TASK TO COMPLETE :: Reproduce exactly only the lines from the line that holds "C12: 470pF (EN2, GND) -> 47nF (EN2, GND)" to the line that holds "R6: 150 (G22, GND) -> 100 (G22, GND)", inclusive, in the listing below, and please leave out every picture.

SUPPLIED DATA ::
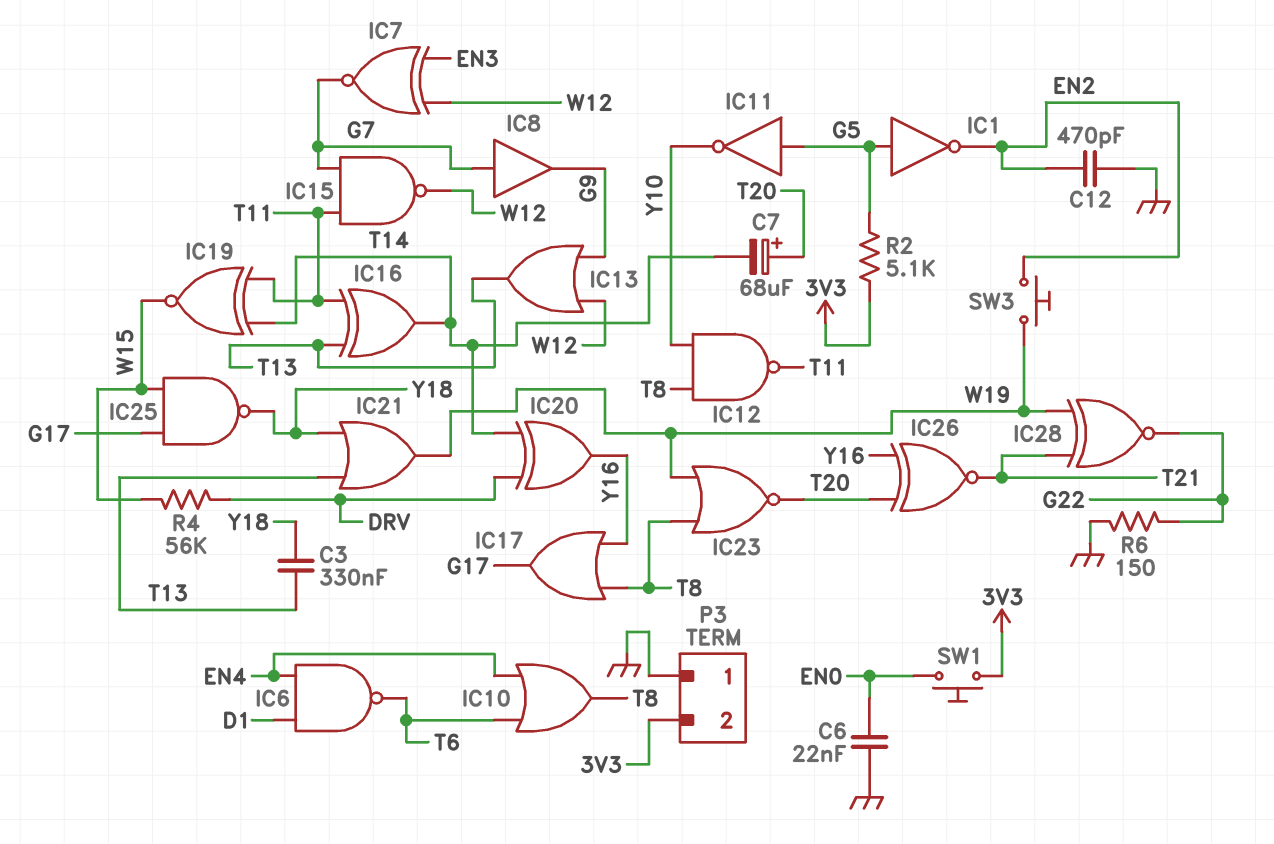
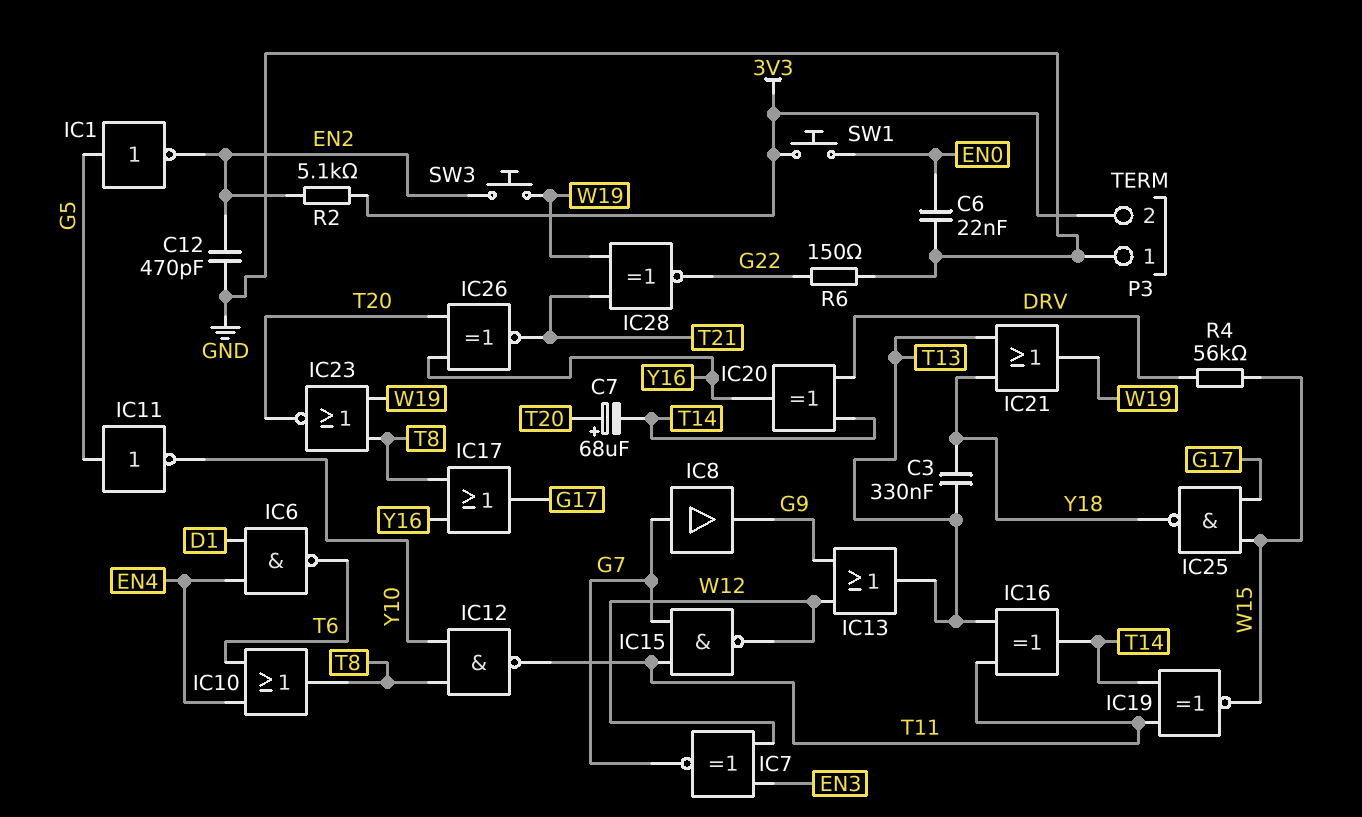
R2: 5.1k (3V3, G5) -> 5.1k (3V3, EN2)

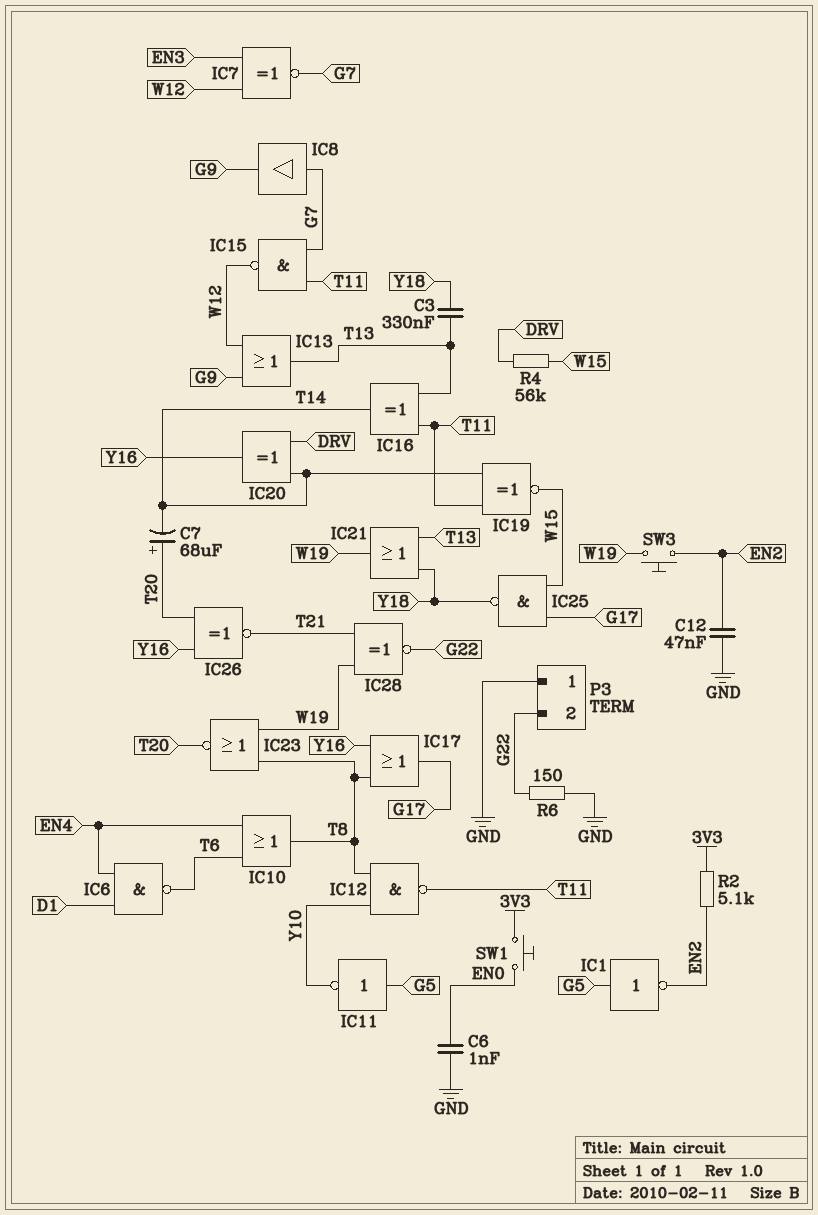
C6: 22nF (EN0, GND) -> 1nF (EN0, GND)
C12: 470pF (EN2, GND) -> 47nF (EN2, GND)
P3 pin 2: 3V3 -> G22

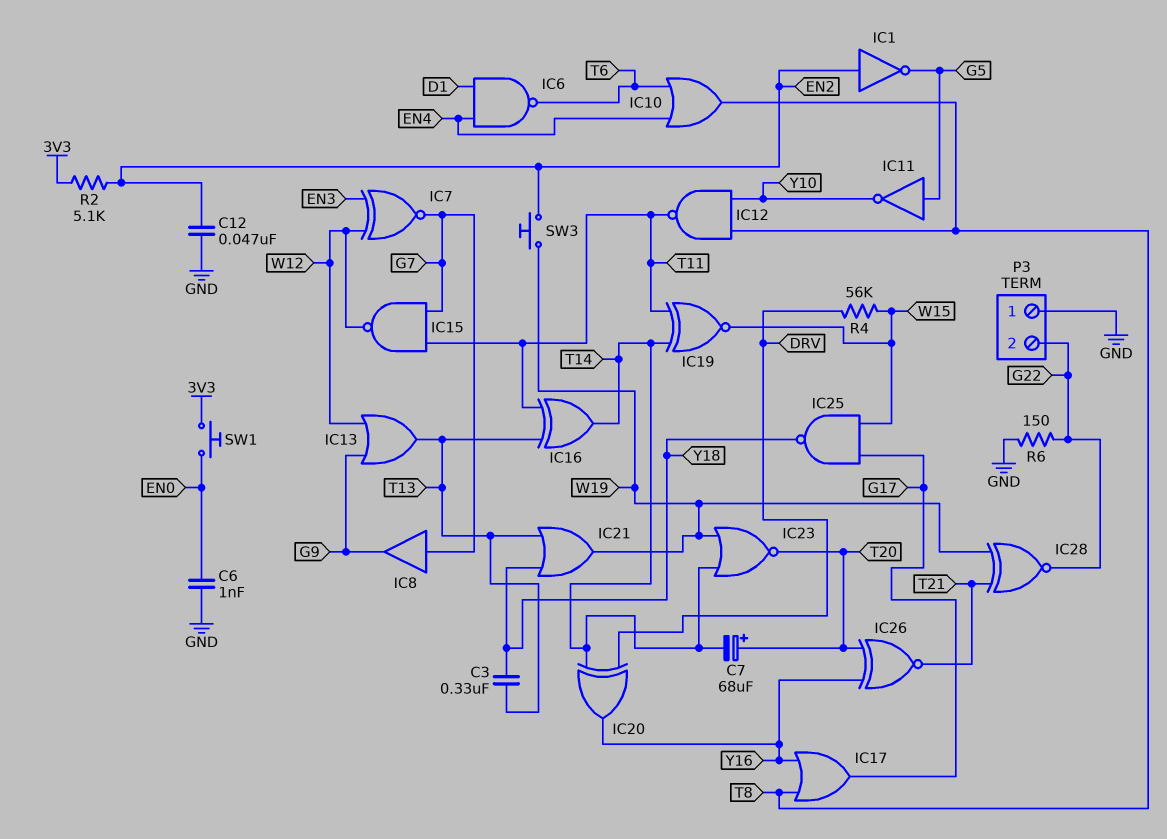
IC1: NOT (in G5, out EN2) -> NOT (in EN2, out G5)
IC23: NOR (in T8, in W19, out T20) -> NOR (in T14, in W19, out T20)

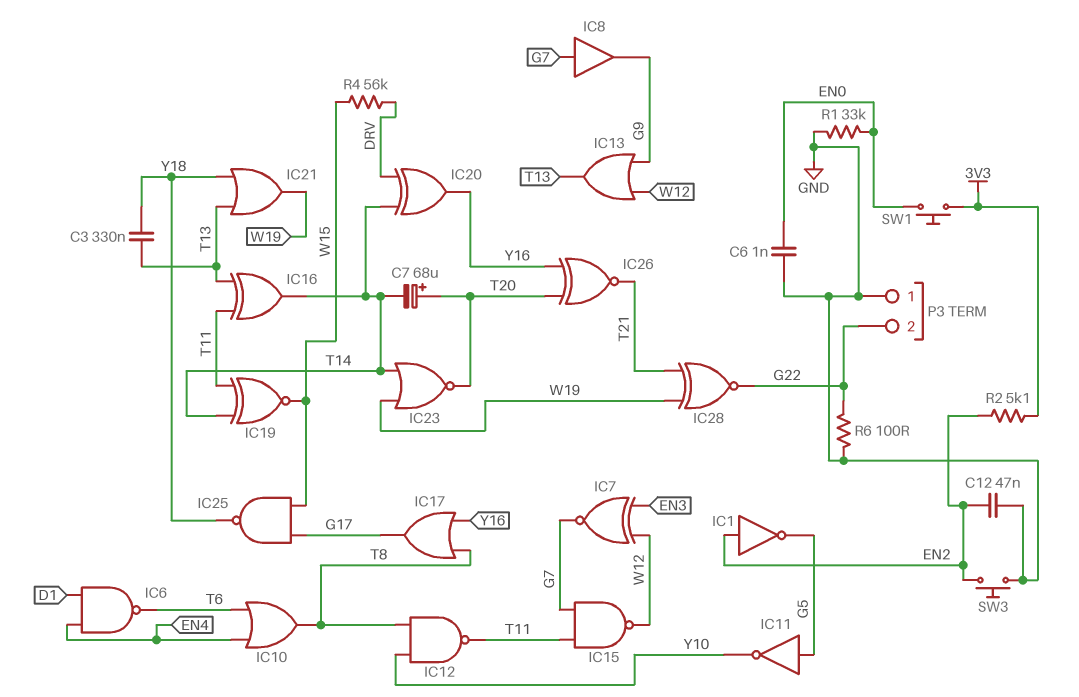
R1: none -> 33k (EN0, GND)
R6: 150 (G22, GND) -> 100 (G22, GND)
SW3: button (EN2, W19) -> button (EN2, GND)

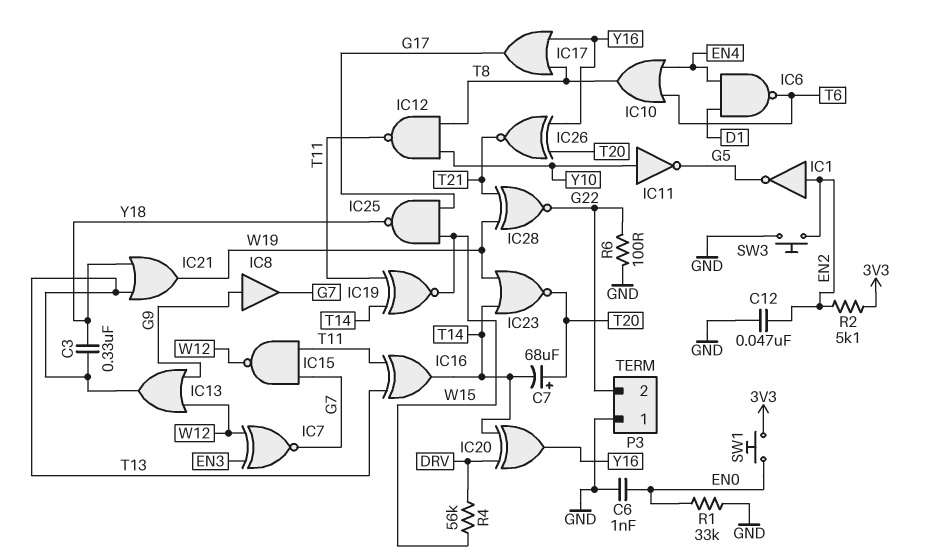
IC8: buffer (in G7, out G9) -> buffer (in G9, out G7)
IC11: NOT (in G5, out Y10) -> NOT (in Y10, out G5)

SOLUTION TO THIS PROBLEM ::
C12: 470pF (EN2, GND) -> 47nF (EN2, GND)
P3 pin 2: 3V3 -> G22

IC1: NOT (in G5, out EN2) -> NOT (in EN2, out G5)
IC23: NOR (in T8, in W19, out T20) -> NOR (in T14, in W19, out T20)

R1: none -> 33k (EN0, GND)
R6: 150 (G22, GND) -> 100 (G22, GND)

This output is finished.